§ WHAT TO DO
The line containing "black cap: 4 -> 5" marks the start, and the last line of the records below marks the end. Print that run exactly and nothing else.

==================================================

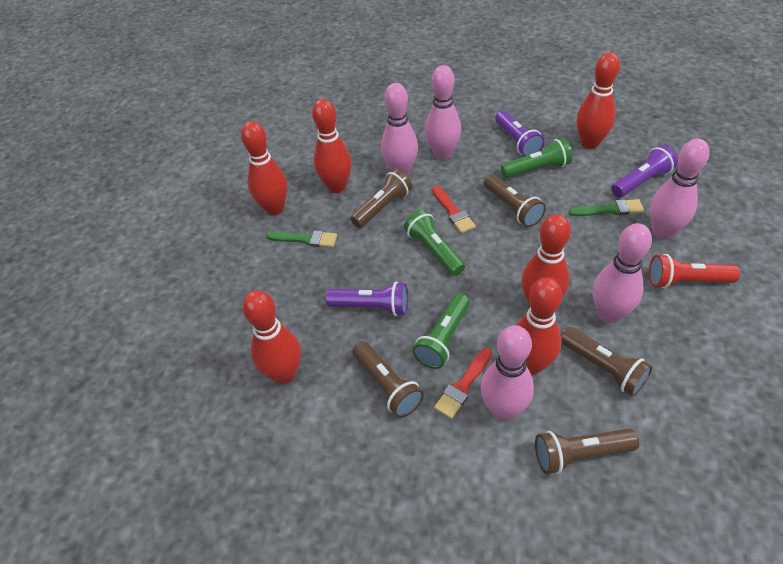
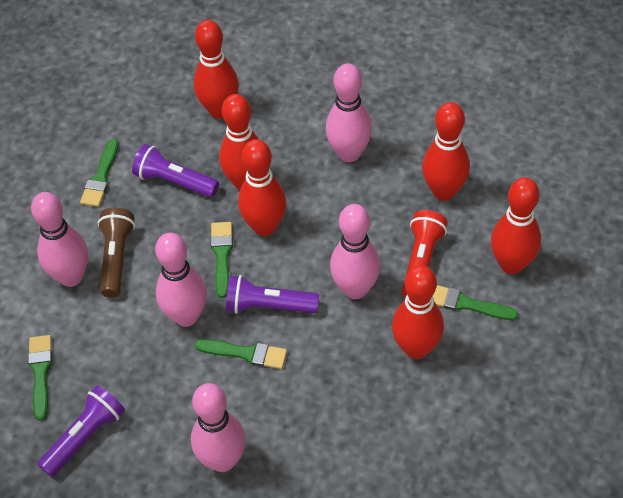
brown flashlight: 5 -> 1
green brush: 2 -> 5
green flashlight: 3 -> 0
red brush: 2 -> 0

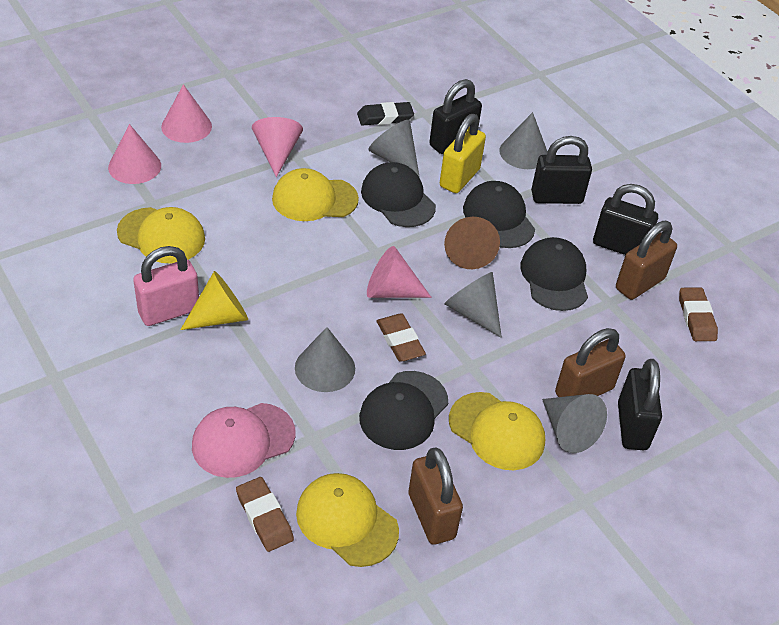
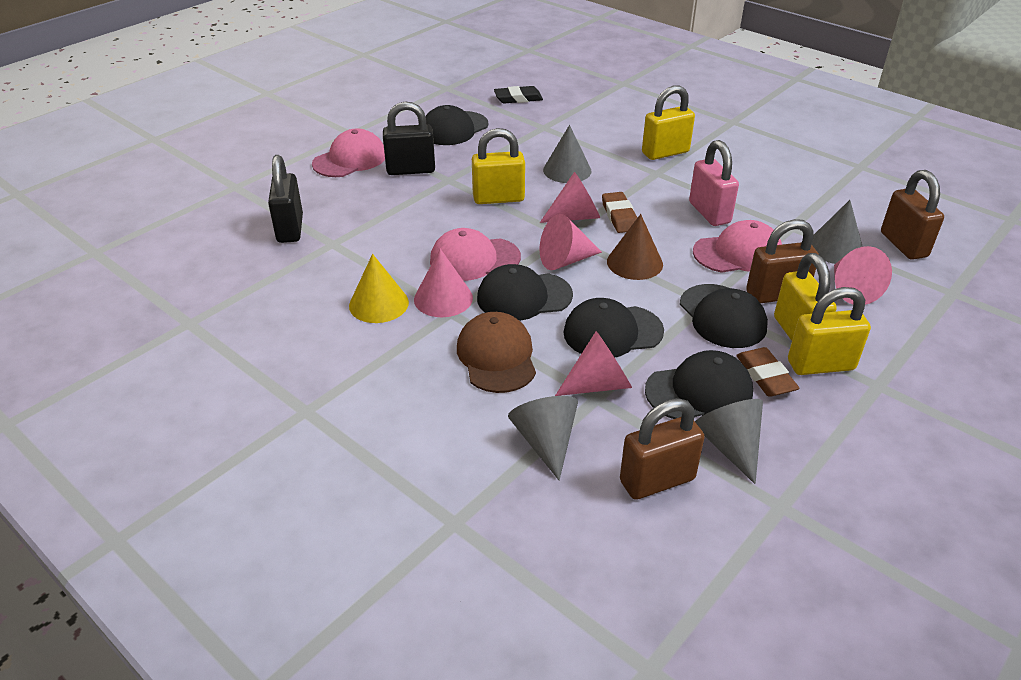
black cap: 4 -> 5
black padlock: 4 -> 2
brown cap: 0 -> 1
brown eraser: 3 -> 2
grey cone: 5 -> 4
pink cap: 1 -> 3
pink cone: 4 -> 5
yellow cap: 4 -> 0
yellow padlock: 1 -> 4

==================================================

§ REPLY TO THE TASK
black cap: 4 -> 5
black padlock: 4 -> 2
brown cap: 0 -> 1
brown eraser: 3 -> 2
grey cone: 5 -> 4
pink cap: 1 -> 3
pink cone: 4 -> 5
yellow cap: 4 -> 0
yellow padlock: 1 -> 4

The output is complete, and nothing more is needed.